■ Saved data entries
>>>

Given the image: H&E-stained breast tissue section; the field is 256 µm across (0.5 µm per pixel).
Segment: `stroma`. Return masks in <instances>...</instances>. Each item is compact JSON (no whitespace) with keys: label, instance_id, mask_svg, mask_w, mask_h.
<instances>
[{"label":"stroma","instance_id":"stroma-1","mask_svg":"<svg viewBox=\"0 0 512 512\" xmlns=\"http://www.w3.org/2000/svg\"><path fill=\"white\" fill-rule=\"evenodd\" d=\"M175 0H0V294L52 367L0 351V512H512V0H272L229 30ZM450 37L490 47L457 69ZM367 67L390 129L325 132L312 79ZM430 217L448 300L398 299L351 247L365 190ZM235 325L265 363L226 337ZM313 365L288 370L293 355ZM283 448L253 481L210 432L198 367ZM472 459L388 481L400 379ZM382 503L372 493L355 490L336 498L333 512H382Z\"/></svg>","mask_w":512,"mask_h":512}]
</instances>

<<<

■ What is needed
Take the material above and return all of it exactly.

■ Answer below
Given the image: H&E-stained breast tissue section; the field is 256 µm across (0.5 µm per pixel).
Segment: `stroma`. Return masks in <instances>...</instances>. Each item is compact JSON (no whitespace) with keys: label, instance_id, mask_svg, mask_w, mask_h.
<instances>
[{"label":"stroma","instance_id":"stroma-1","mask_svg":"<svg viewBox=\"0 0 512 512\" xmlns=\"http://www.w3.org/2000/svg\"><path fill=\"white\" fill-rule=\"evenodd\" d=\"M175 0H0V294L52 367L0 351V512H512V0H272L229 30ZM450 37L490 47L457 69ZM367 67L390 129L325 132L312 79ZM430 217L448 300L398 299L351 247L365 190ZM235 325L265 363L226 337ZM313 365L288 370L293 355ZM283 448L253 481L210 432L198 367ZM472 459L388 481L400 379ZM382 503L372 493L355 490L336 498L333 512H382Z\"/></svg>","mask_w":512,"mask_h":512}]
</instances>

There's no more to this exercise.